→ TASK:
What is the number of lines in these records that hold the word "pink"? Reply with that number alone.

→ DATA SUPPLIED:
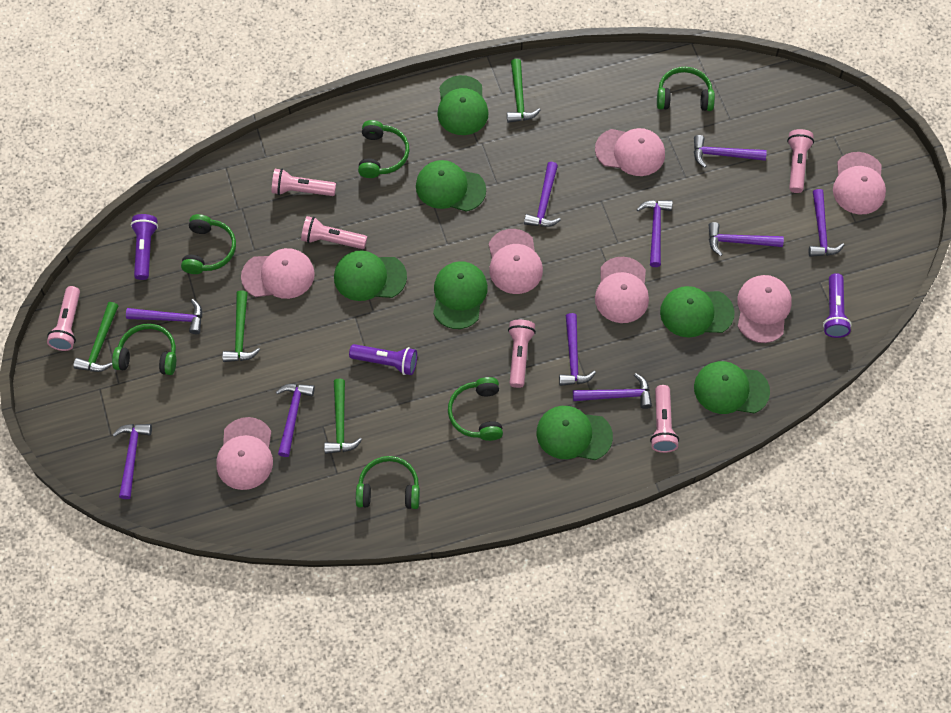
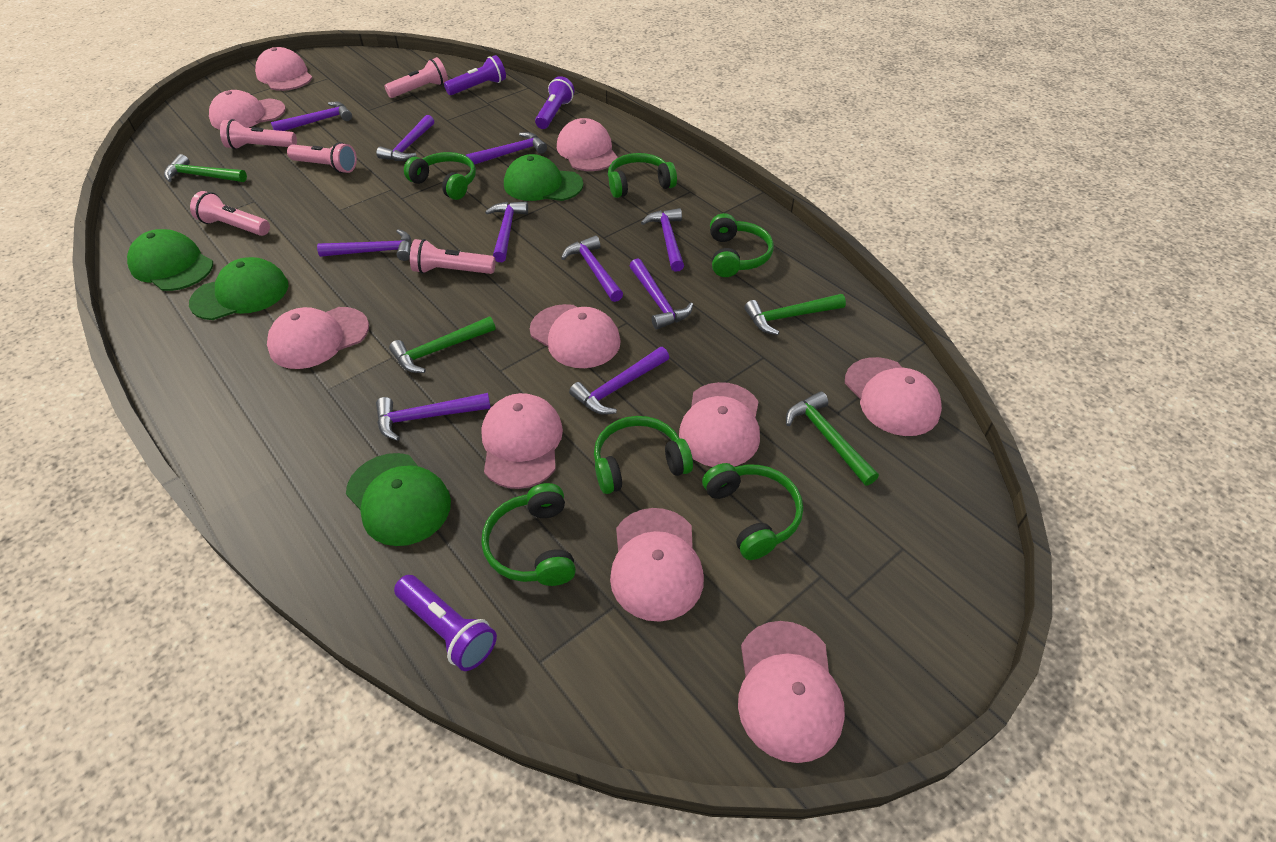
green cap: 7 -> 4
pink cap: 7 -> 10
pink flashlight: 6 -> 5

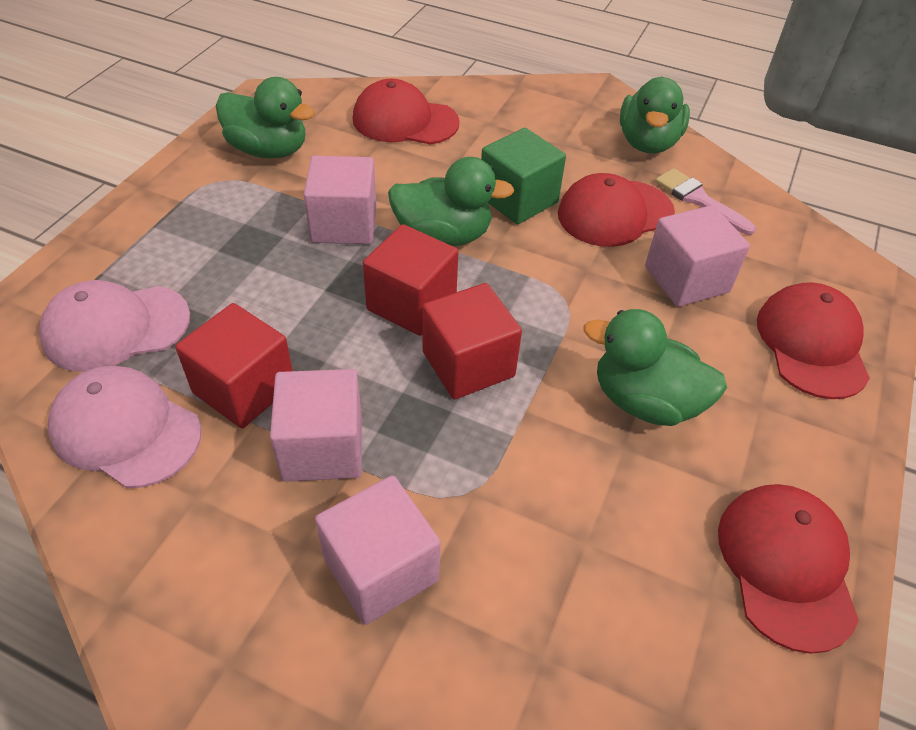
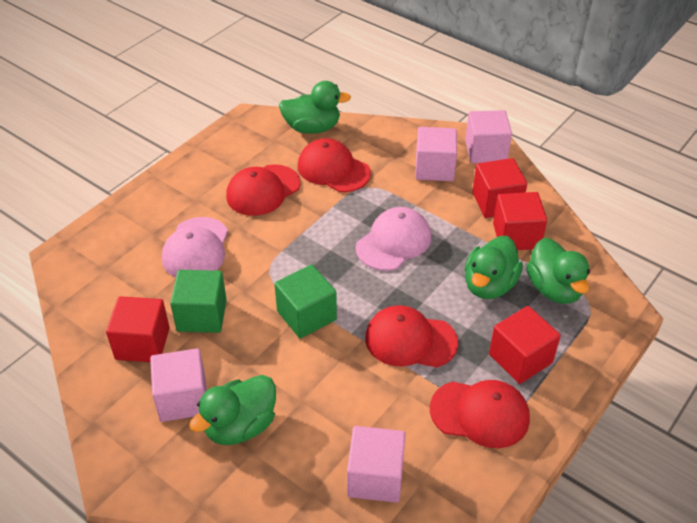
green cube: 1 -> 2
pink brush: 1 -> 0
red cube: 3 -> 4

→ YOUR RESPONSE:
3